▶ Problem details:
Find every line in the records that holds the string "pink". Copy each one.
· · ·
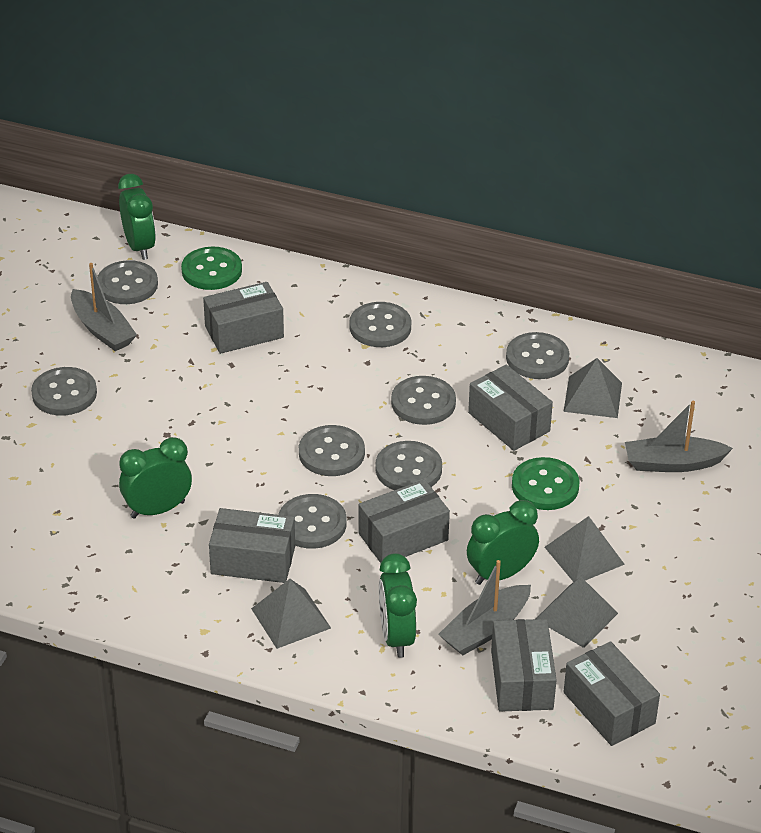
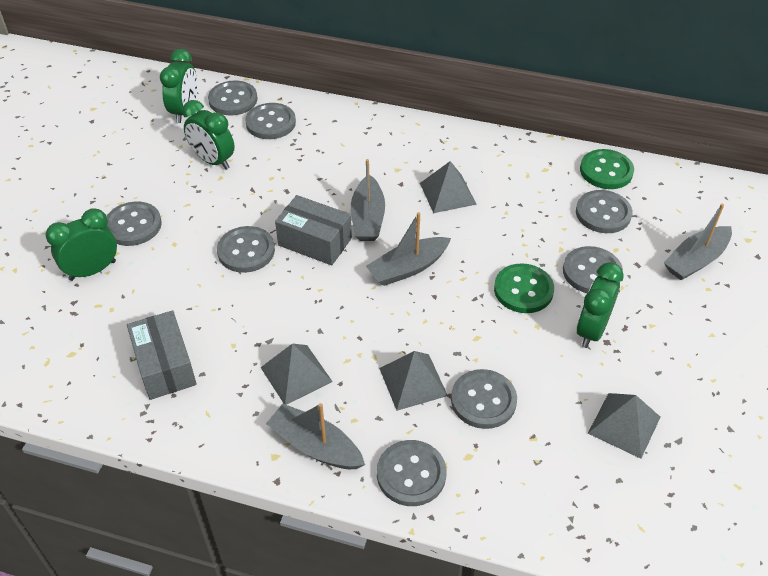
grey boat: 3 -> 4
grey box: 6 -> 2

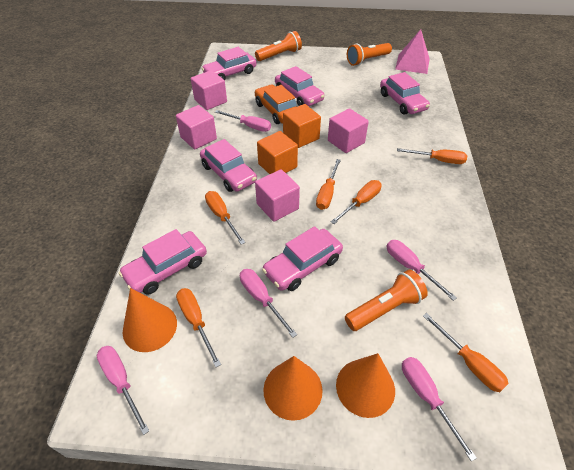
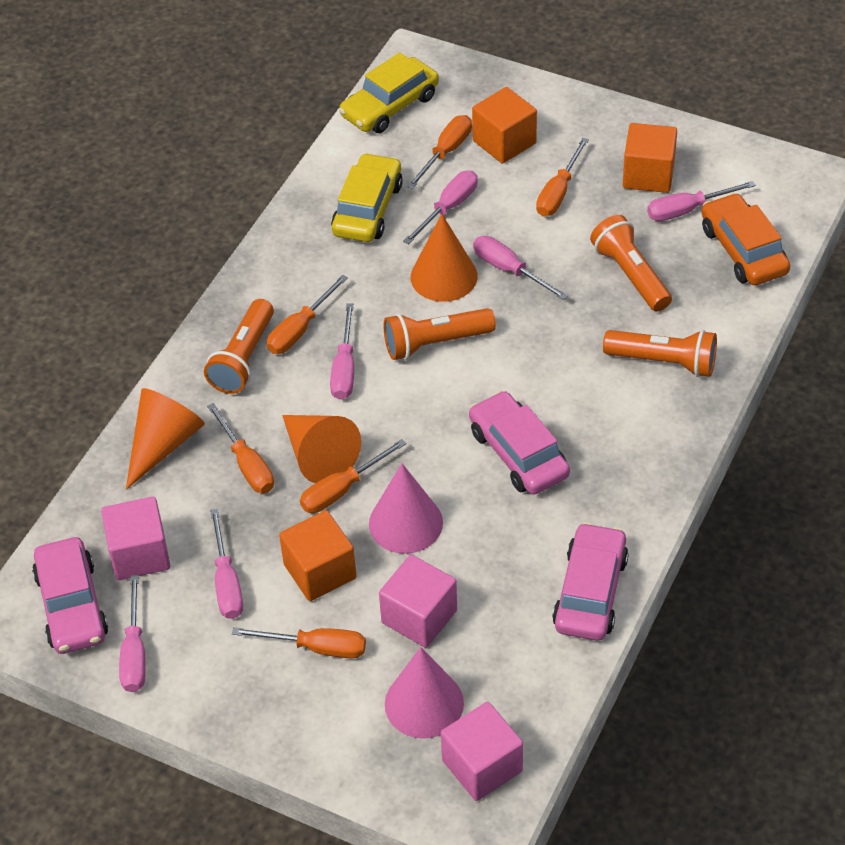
orange cube: 2 -> 3
orange flashlight: 3 -> 4
pink car: 6 -> 3
pink cone: 0 -> 2
pink cube: 4 -> 3
pink pyramid: 1 -> 0
pink screwdriver: 5 -> 6
yellow car: 0 -> 2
· · ·
▶ Solution to this problem:
pink car: 6 -> 3
pink cone: 0 -> 2
pink cube: 4 -> 3
pink pyramid: 1 -> 0
pink screwdriver: 5 -> 6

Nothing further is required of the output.